**EXERCISE DESCRIPTION**
Every line from the one with "none -> cyan brick C11:E11 level 1" to the final line of the records should be printed exactly as it is, with pictures left out.

**STORED DATA**

BEGIN

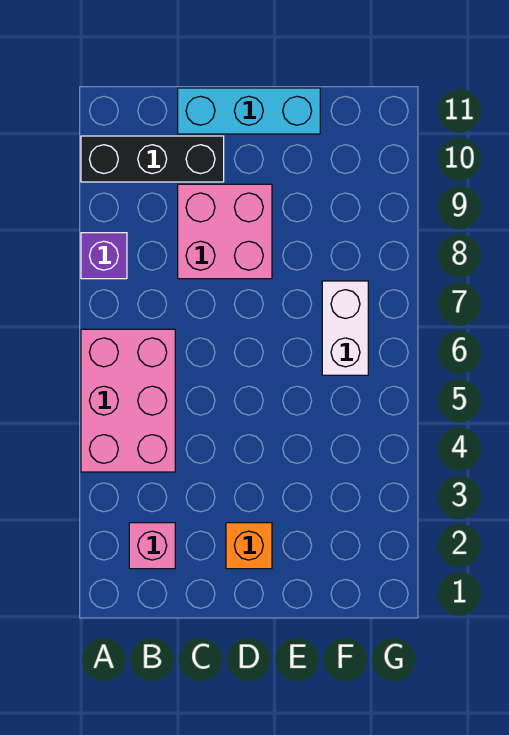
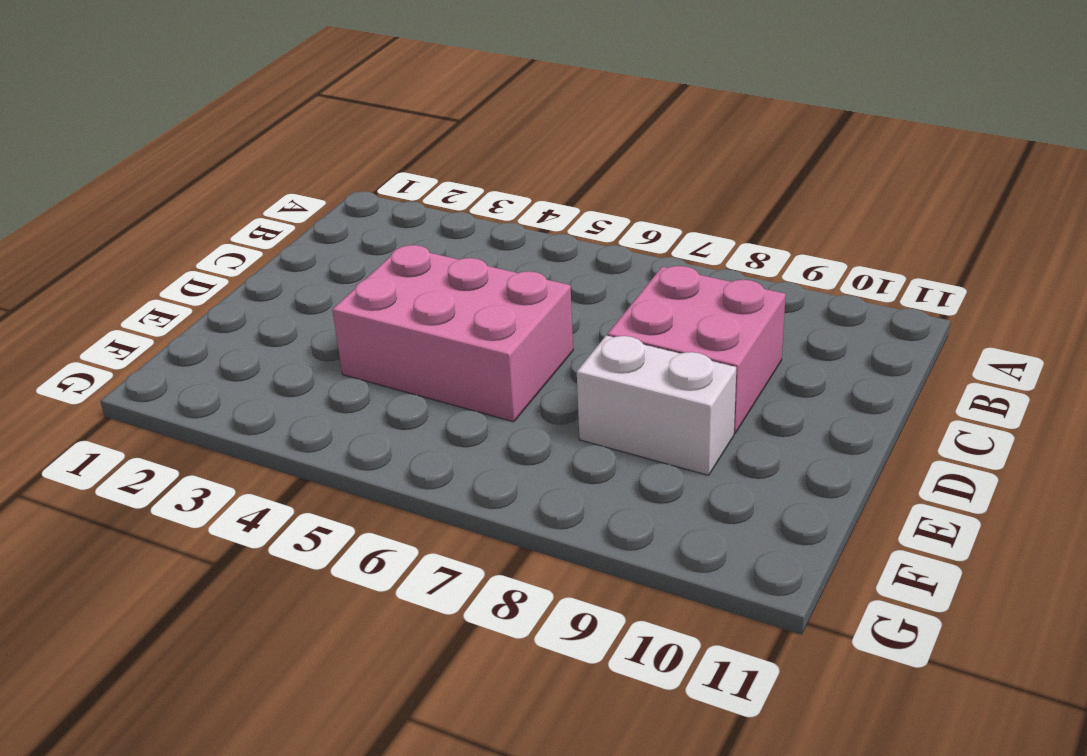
pink brick D4:E6 level 1 -> pink brick A4:B6 level 1
white brick E8:E9 level 1 -> white brick F6:F7 level 1
none -> purple brick A8 level 1
none -> black brick A10:C10 level 1

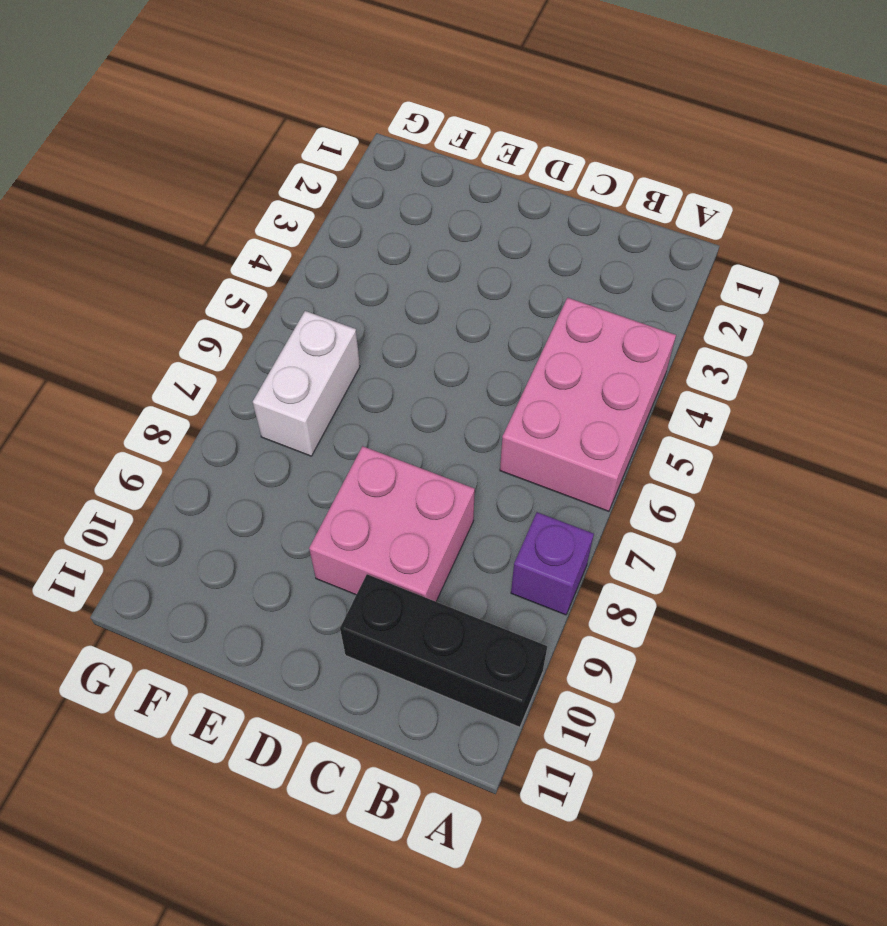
none -> pink brick B2 level 1
none -> cyan brick C11:E11 level 1

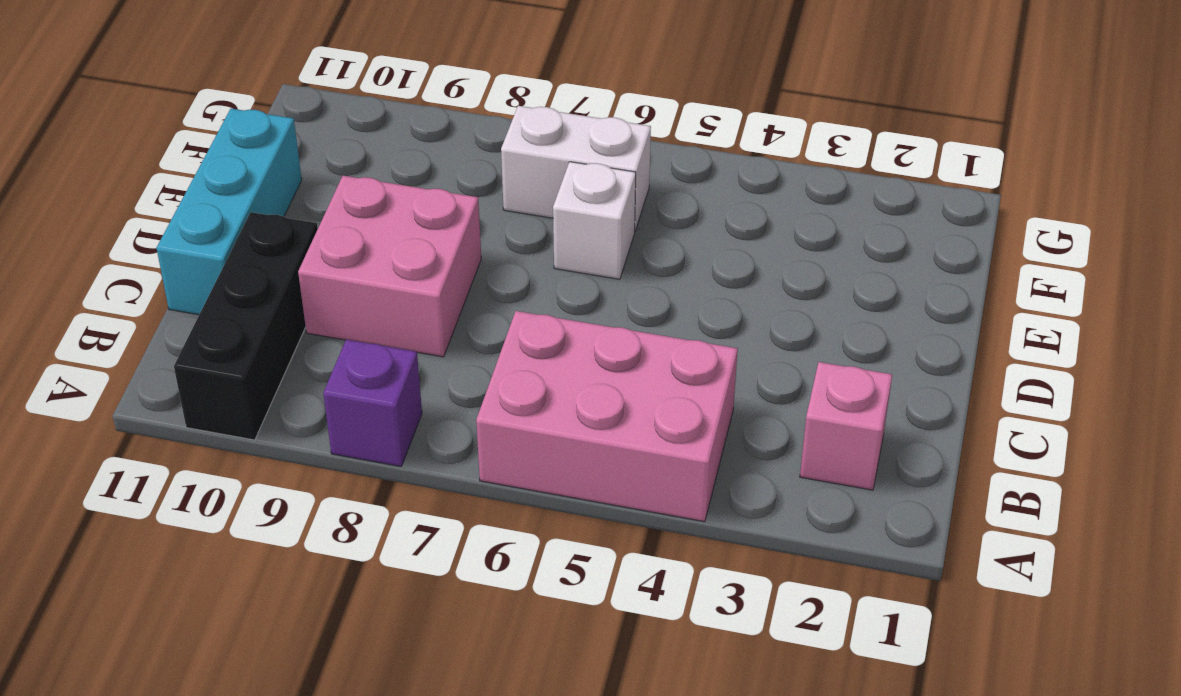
white brick E6 level 1 -> none
none -> orange brick D2 level 1

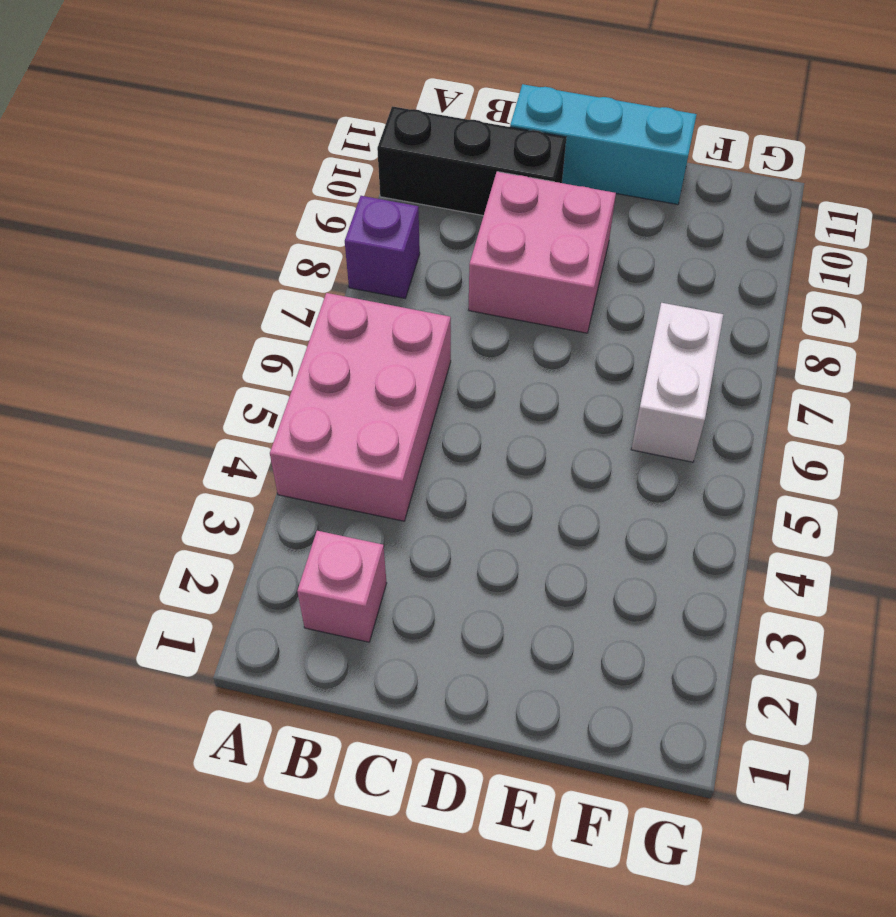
none -> orange brick D2 level 1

END

**EXPECTED ANSWER**
none -> cyan brick C11:E11 level 1

white brick E6 level 1 -> none
none -> orange brick D2 level 1

none -> orange brick D2 level 1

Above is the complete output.